● Directions: Starting at the line below that contains "R3: 43k (N001, N002) -> 43k (GND, N001)" and ending at the line that contains "C4: 22uF (J2/1, VB) -> 22uF (CTL, VB)", retype each line exactly as it stands, but omit the pictures.

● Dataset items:
========================================================================
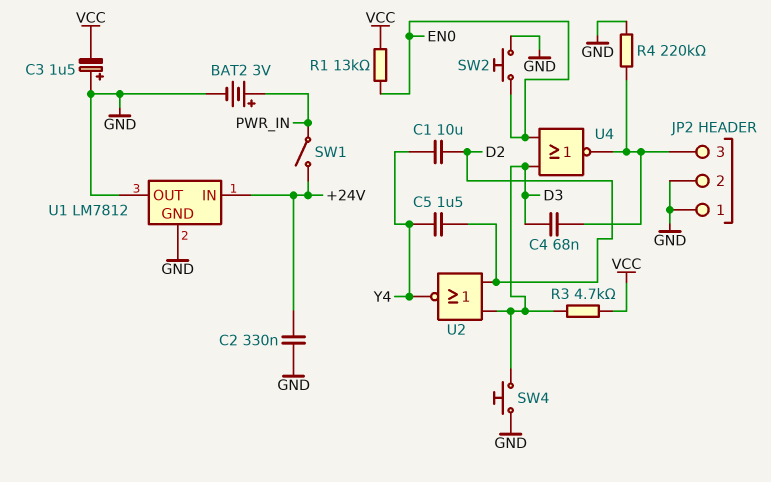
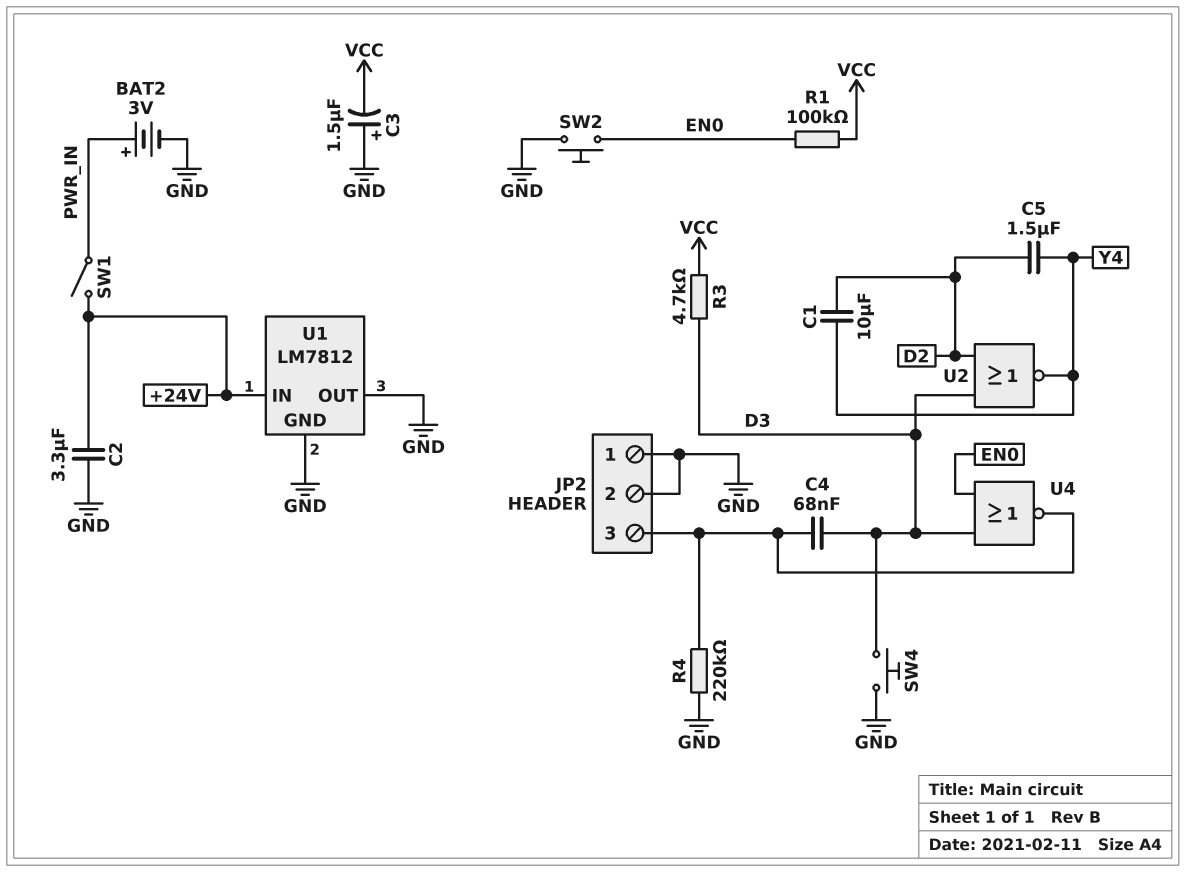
C2: 330nF (+24V, GND) -> 3.3uF (+24V, GND)
R1: 13k (EN0, VCC) -> 100k (EN0, VCC)

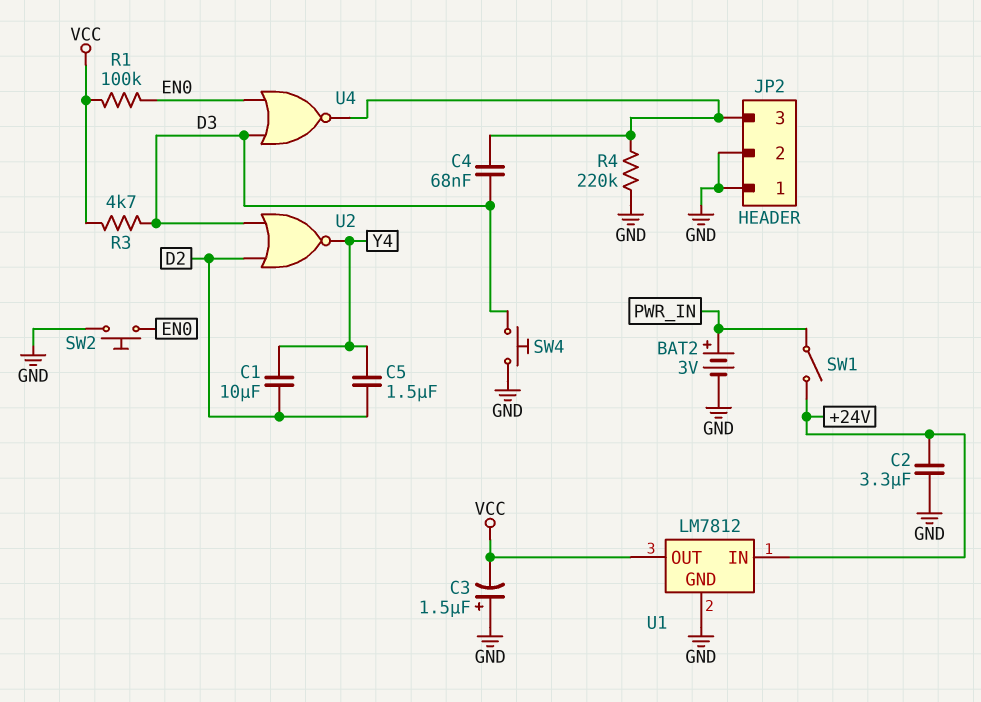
U1 pin OUT: GND -> VCC

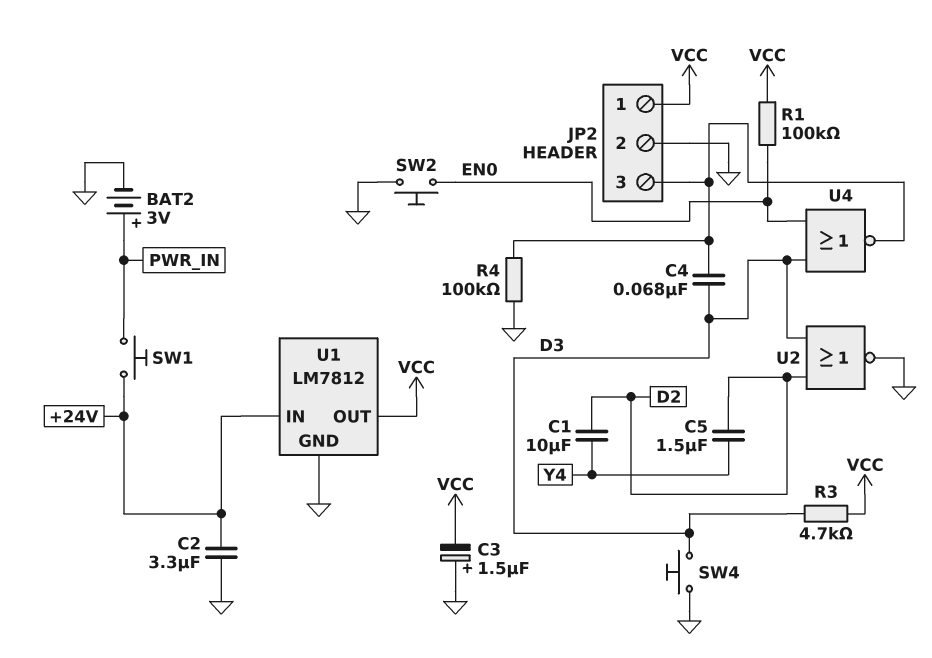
JP2 pin 1: GND -> VCC
R4: 220k (GND, JP2/3) -> 100k (GND, JP2/3)
SW1: switch (+24V, PWR_IN) -> button (+24V, PWR_IN)
U2: NOR (in D2, in D3, out Y4) -> NOR (in D2, in D3, out GND)

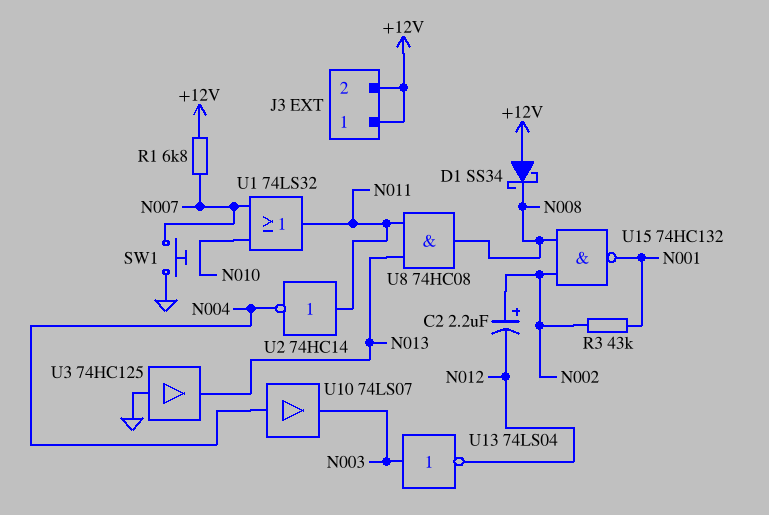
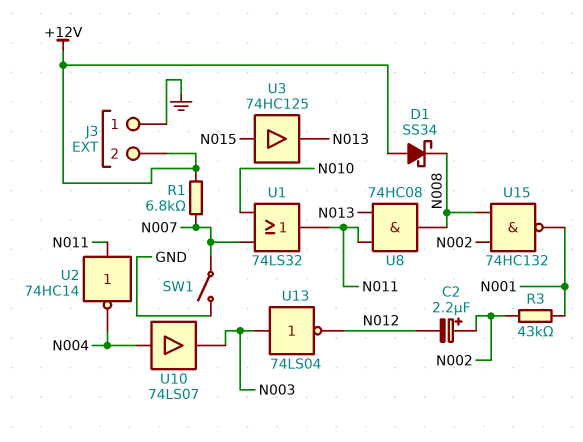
J3 pin 1: +12V -> GND
SW1: button (GND, N007) -> switch (GND, N007)
U3: buffer 74HC125 (in GND, out N013) -> buffer 74HC125 (in N015, out N013)

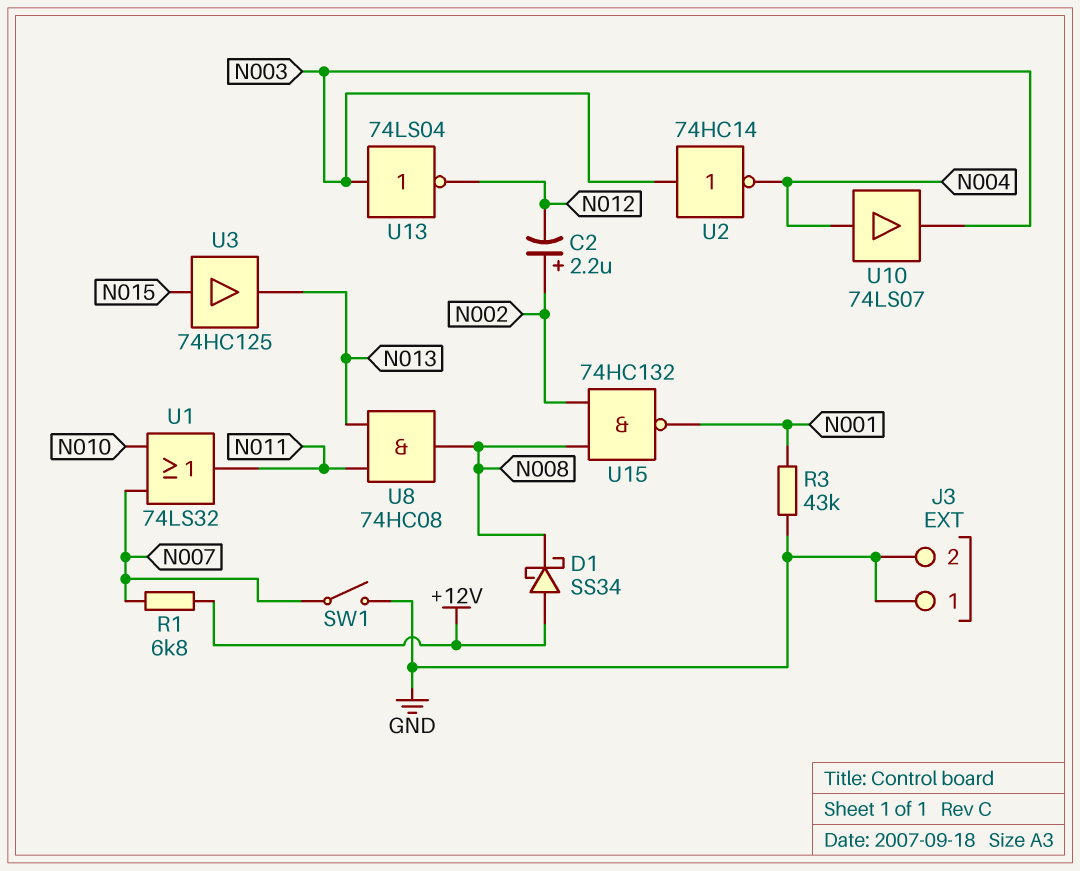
J3 pin 2: +12V -> GND
R3: 43k (N001, N002) -> 43k (GND, N001)
U2: NOT 74HC14 (in N011, out N004) -> NOT 74HC14 (in N003, out N004)

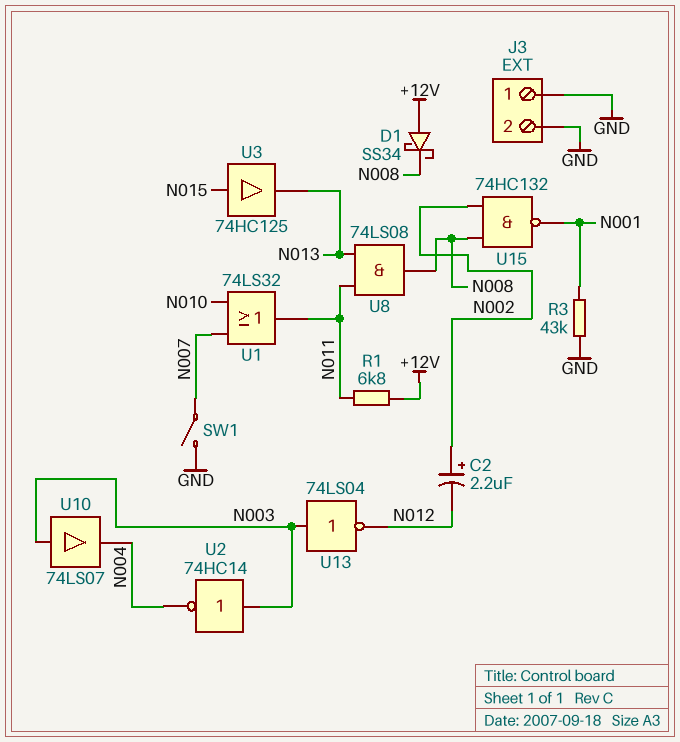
R1: 6.8k (+12V, N007) -> 6.8k (+12V, N011)
U8: AND 74HC08 (in N011, in N013, out N008) -> AND 74LS08 (in N011, in N013, out N008)
U10: buffer 74LS07 (in N004, out N003) -> buffer 74LS07 (in N003, out N004)

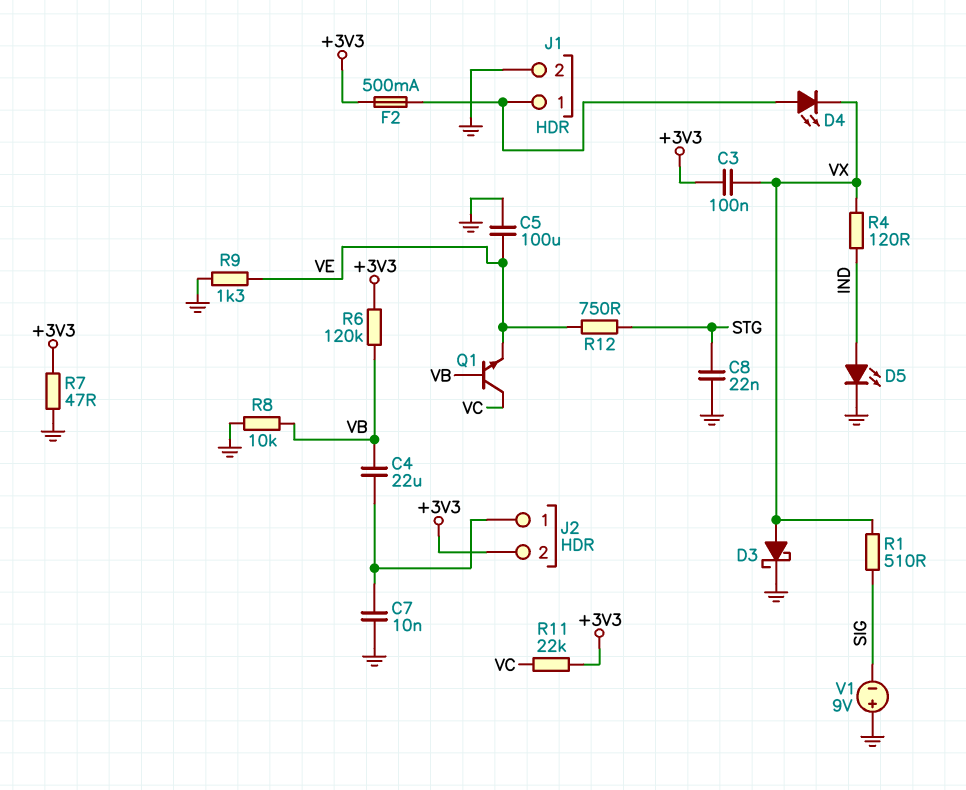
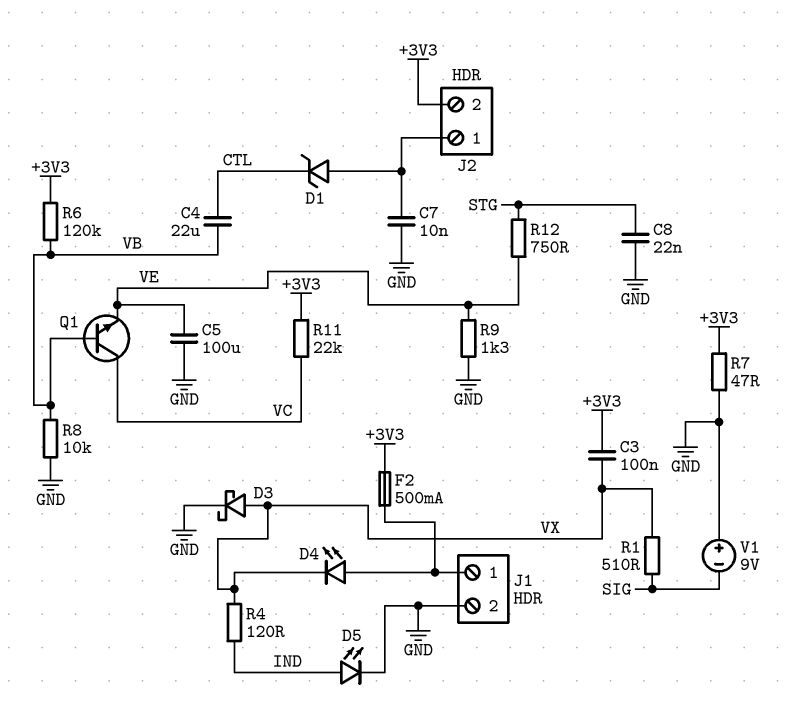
C4: 22uF (J2/1, VB) -> 22uF (CTL, VB)
D1: none -> zener (A J2/1, K CTL)

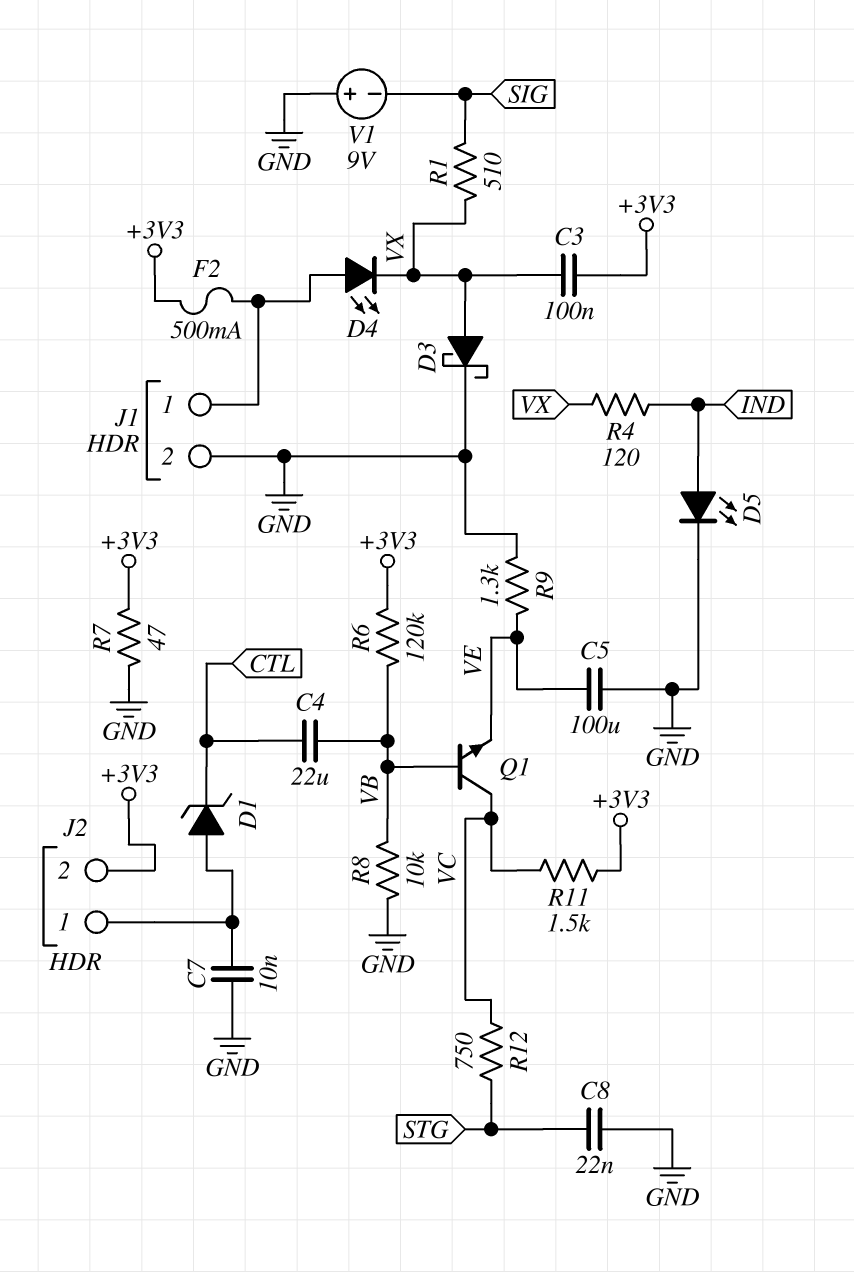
R11: 22k (+3V3, VC) -> 1.5k (+3V3, VC)
R12: 750 (STG, VE) -> 750 (STG, VC)

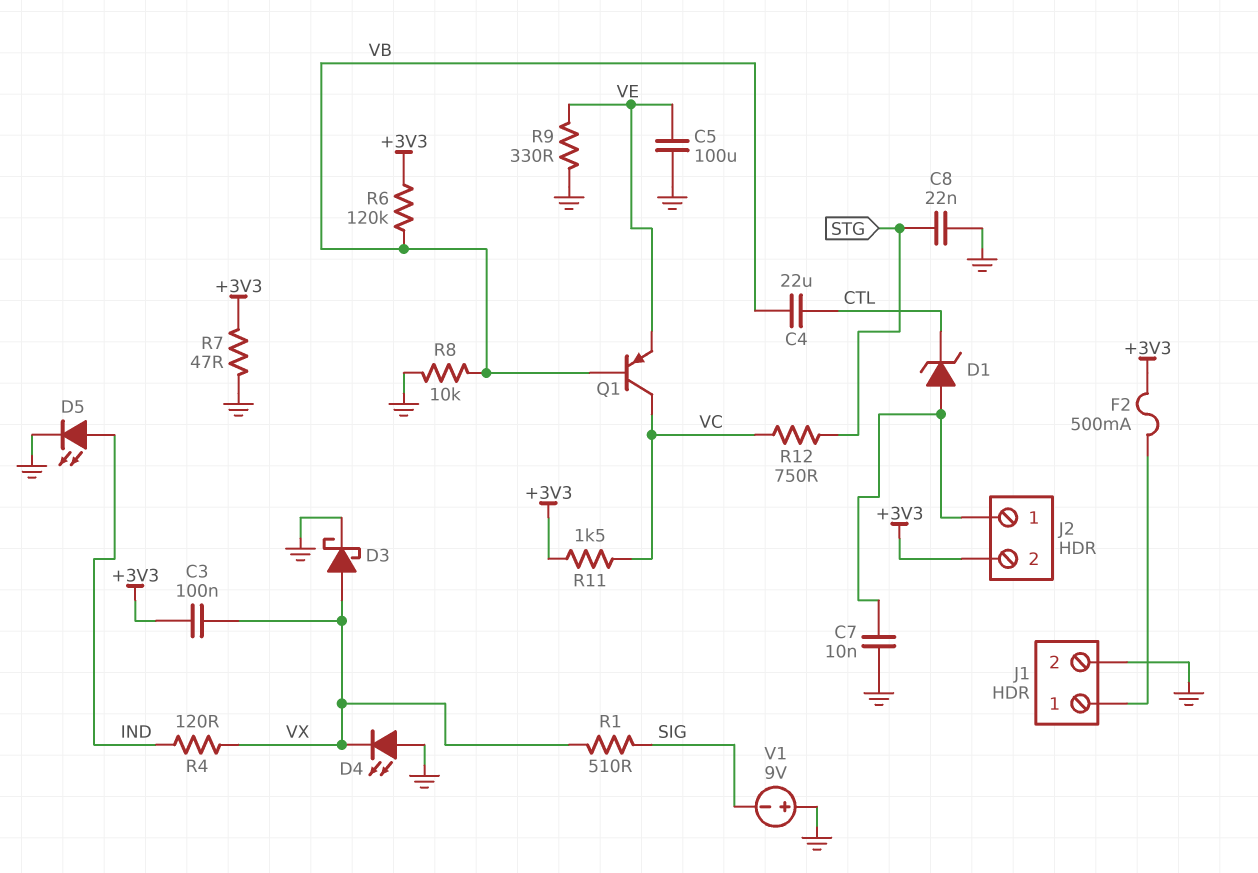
D4: LED (A J1/1, K VX) -> LED (A GND, K VX)
Q1: NPN (B VB, C VC, E VE) -> PNP (B VB, C VC, E VE)
R9: 1.3k (GND, VE) -> 330 (GND, VE)

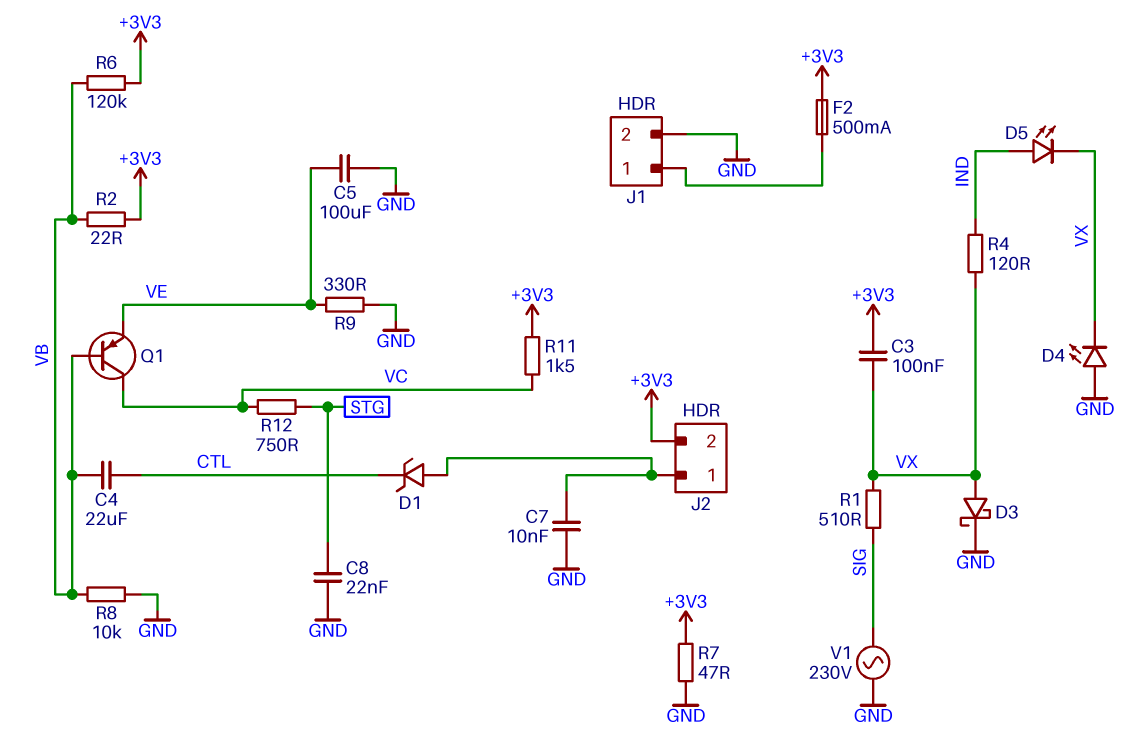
D5: LED (A IND, K GND) -> LED (A IND, K VX)
R2: none -> 22 (+3V3, VB)
V1: 9V (plus GND, minus SIG) -> AC 230V (GND, SIG)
========================================================================
● Answer to this problem:
R3: 43k (N001, N002) -> 43k (GND, N001)
U2: NOT 74HC14 (in N011, out N004) -> NOT 74HC14 (in N003, out N004)

R1: 6.8k (+12V, N007) -> 6.8k (+12V, N011)
U8: AND 74HC08 (in N011, in N013, out N008) -> AND 74LS08 (in N011, in N013, out N008)
U10: buffer 74LS07 (in N004, out N003) -> buffer 74LS07 (in N003, out N004)

C4: 22uF (J2/1, VB) -> 22uF (CTL, VB)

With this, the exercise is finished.